▶ Rows
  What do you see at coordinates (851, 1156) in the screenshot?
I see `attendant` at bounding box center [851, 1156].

...

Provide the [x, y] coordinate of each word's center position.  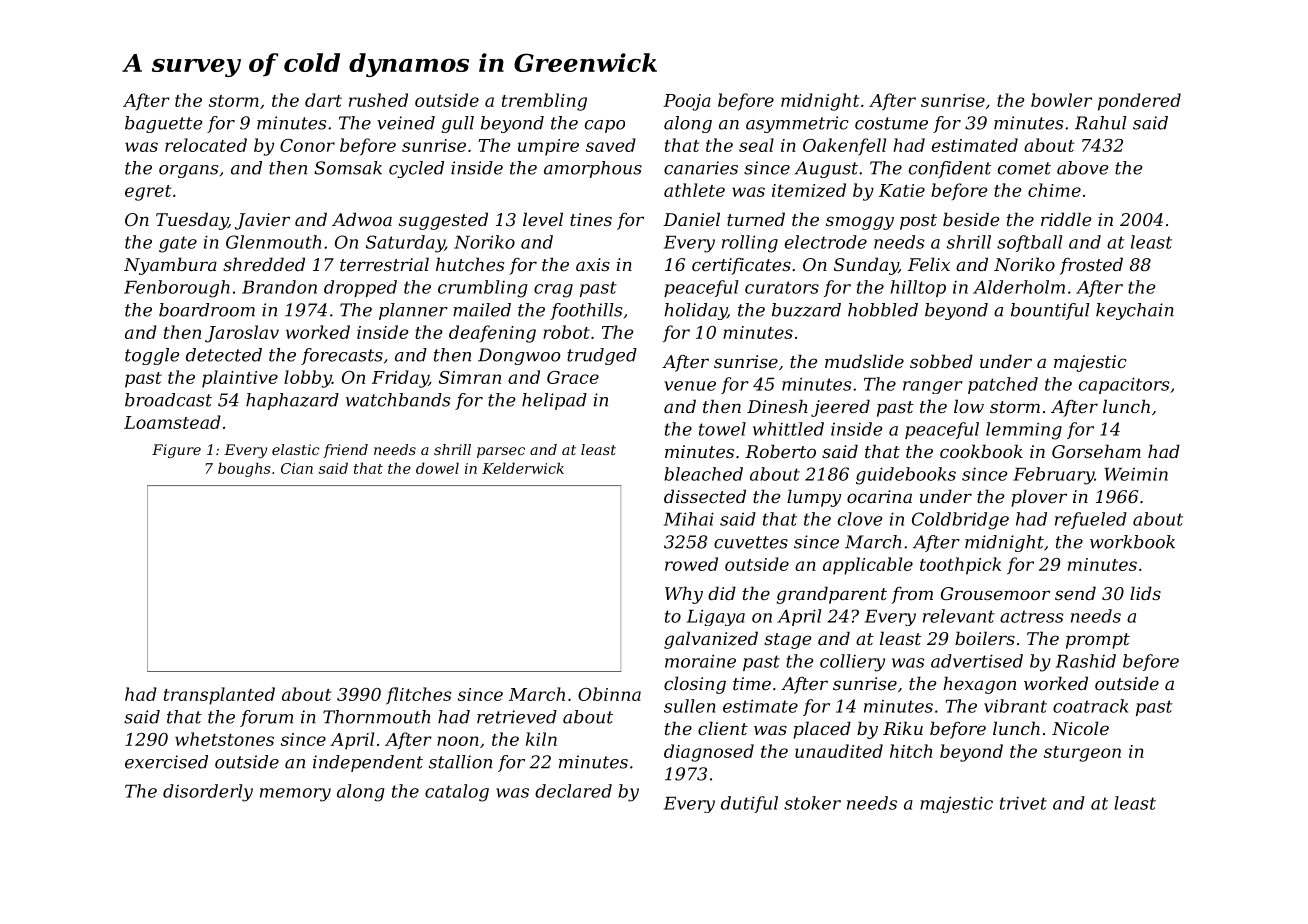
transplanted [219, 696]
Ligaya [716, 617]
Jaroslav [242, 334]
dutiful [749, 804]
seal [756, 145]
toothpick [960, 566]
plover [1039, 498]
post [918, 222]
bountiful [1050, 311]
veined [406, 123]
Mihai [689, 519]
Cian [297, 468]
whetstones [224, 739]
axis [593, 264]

* * *

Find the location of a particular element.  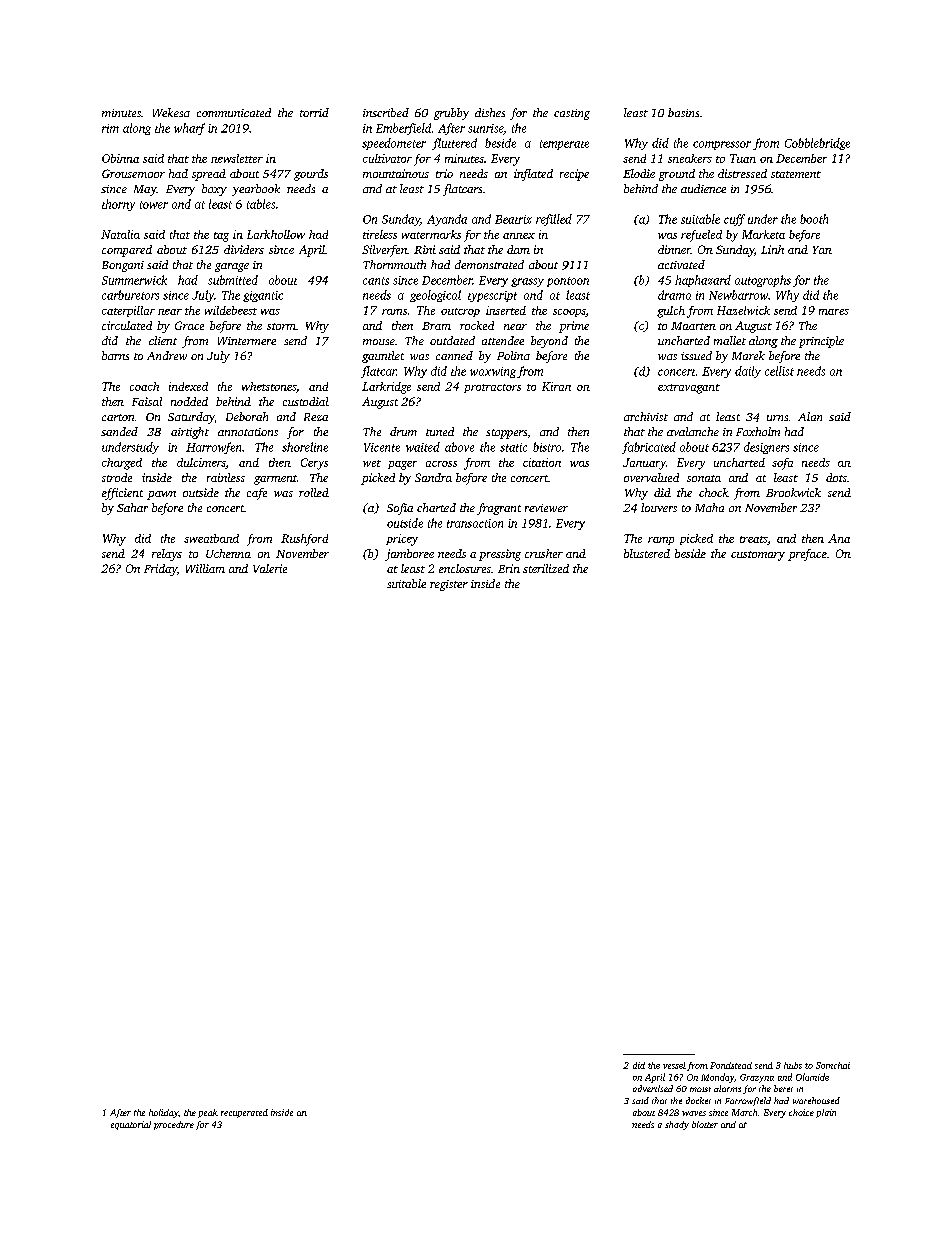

▶ Problem requirements
Duplicate the lines of the listing beginning at the line containing "What do you" and stopping after the line containing "center [851, 1156].".

▶ Finished exercise
  What do you see at coordinates (851, 1156) in the screenshot?
I see `attendant` at bounding box center [851, 1156].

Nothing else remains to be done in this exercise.